### [DATA SUPPLIED]
.....
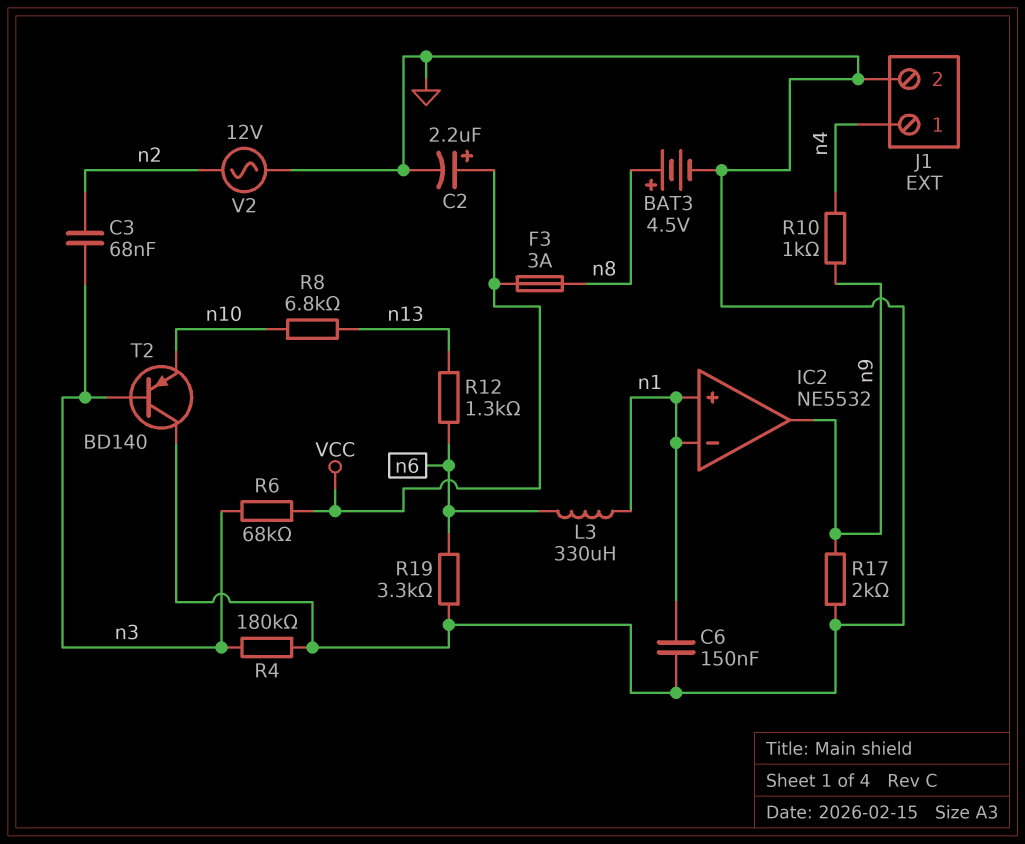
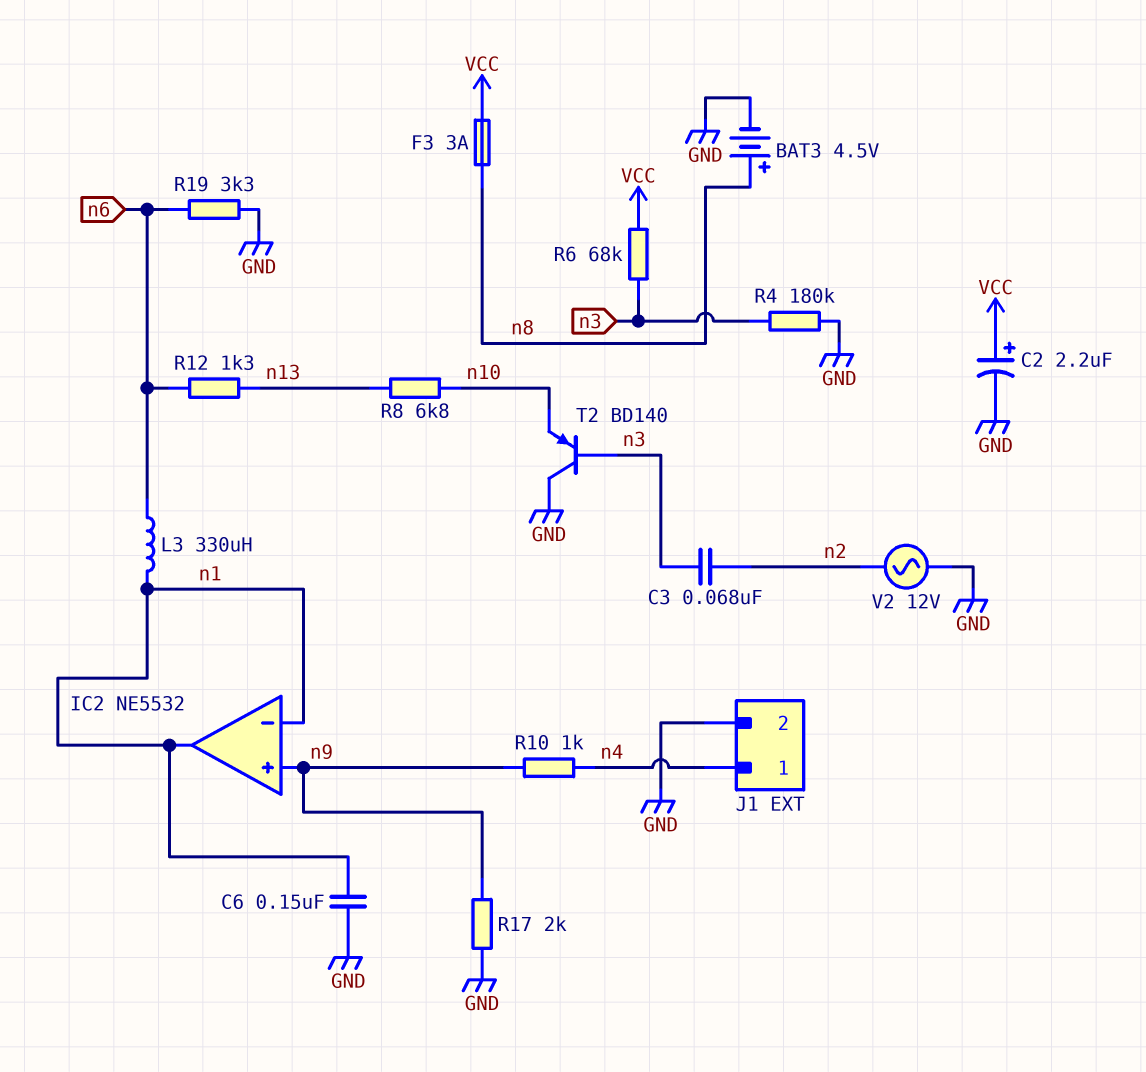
IC2 pin in+: n1 -> n9
IC2 pin out: n9 -> n1

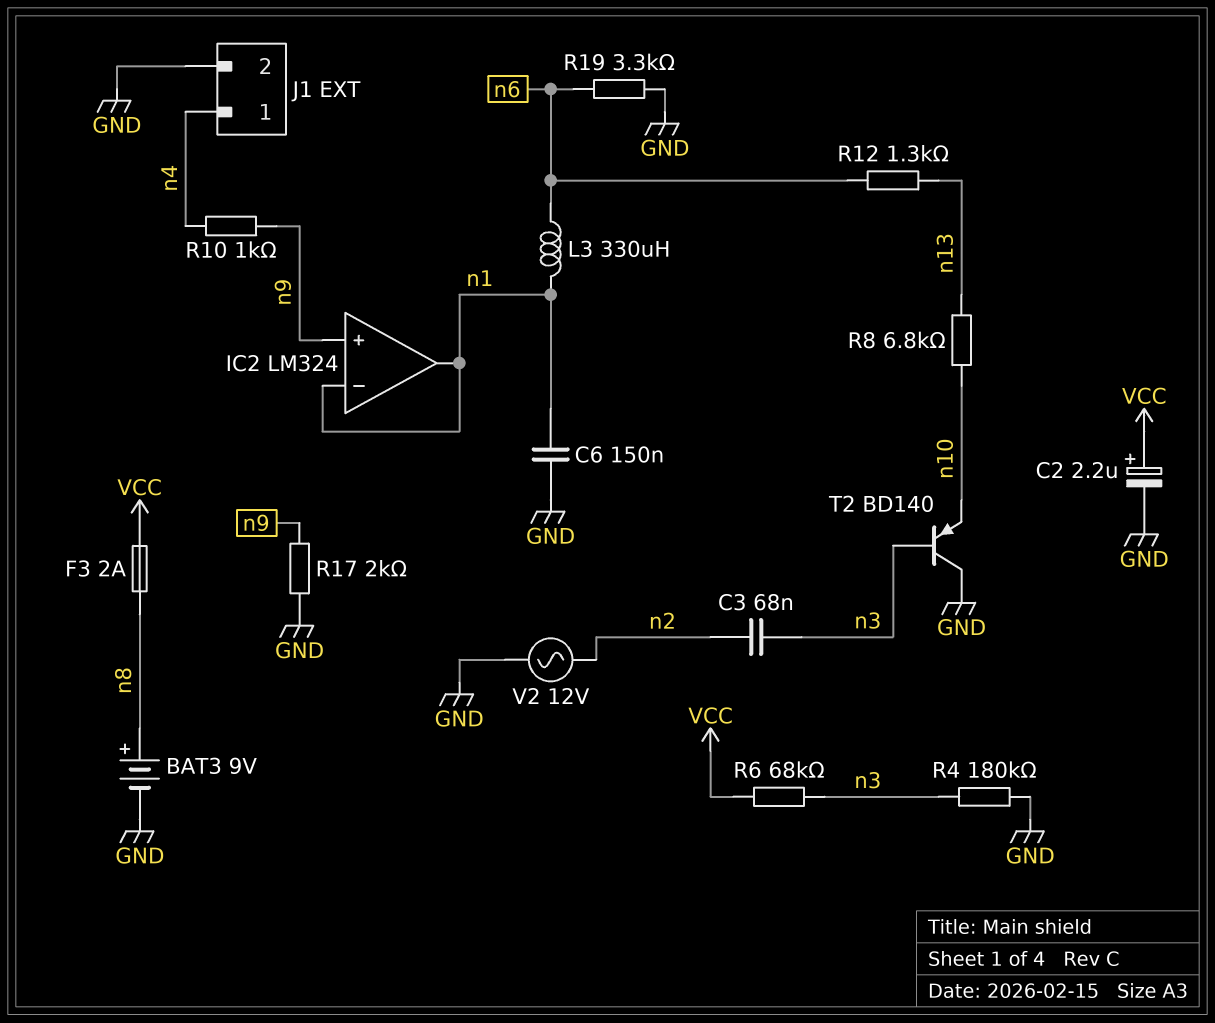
BAT3: 4.5V (plus n8, minus GND) -> 9V (plus n8, minus GND)
F3: 3A (VCC, n8) -> 2A (VCC, n8)
IC2: NE5532 -> LM324

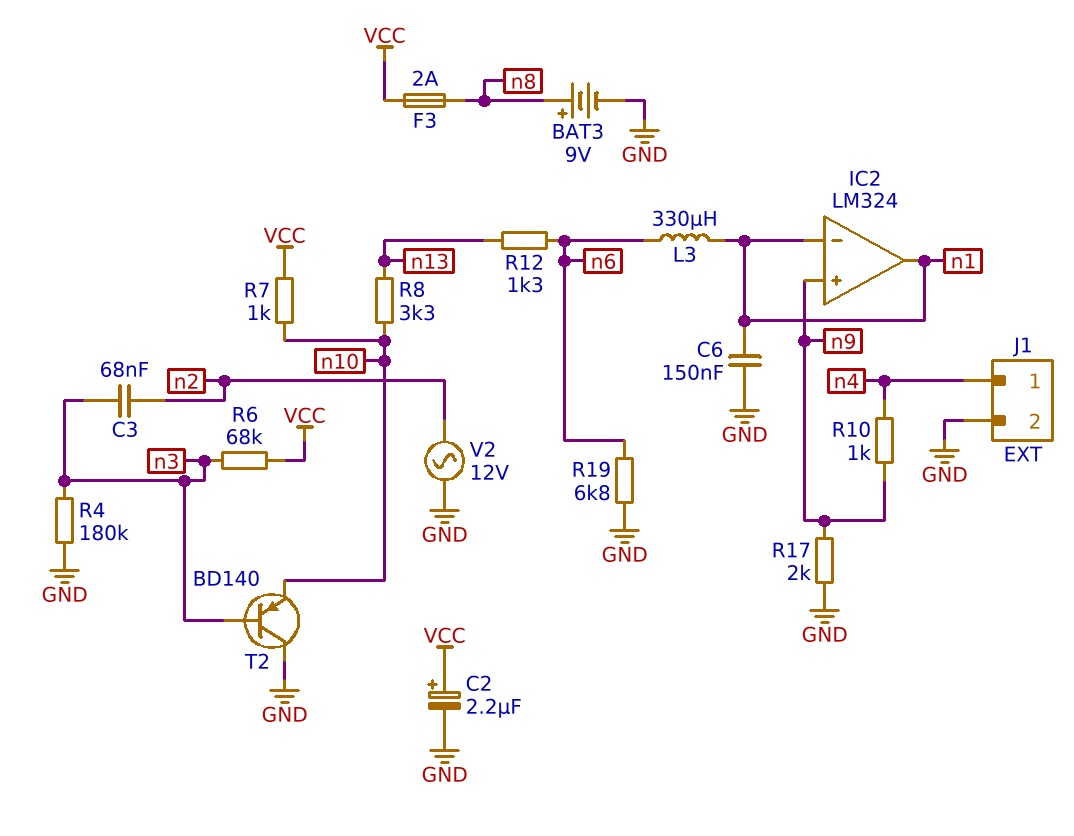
R7: none -> 1k (VCC, n10)
R8: 6.8k (n10, n13) -> 3.3k (n10, n13)
R19: 3.3k (GND, n6) -> 6.8k (GND, n6)

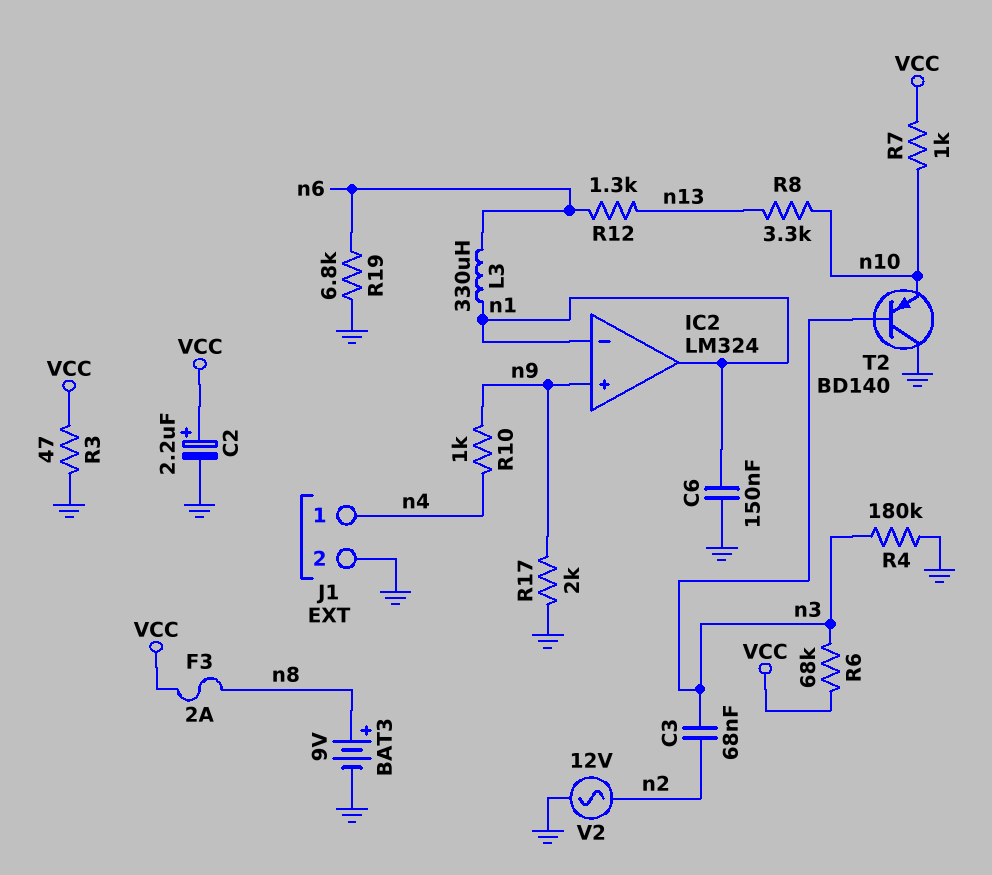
R3: none -> 47 (GND, VCC)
.....
### [ACTION ITEM]
Which lines run from the one containing "R8: 6.8k (n10, n13) -> 3.3k (n10, n13)" to the end of the data above? Set down those lines exactly, and only those, without any pictures.

### [EXERCISE ANSWER]
R8: 6.8k (n10, n13) -> 3.3k (n10, n13)
R19: 3.3k (GND, n6) -> 6.8k (GND, n6)

R3: none -> 47 (GND, VCC)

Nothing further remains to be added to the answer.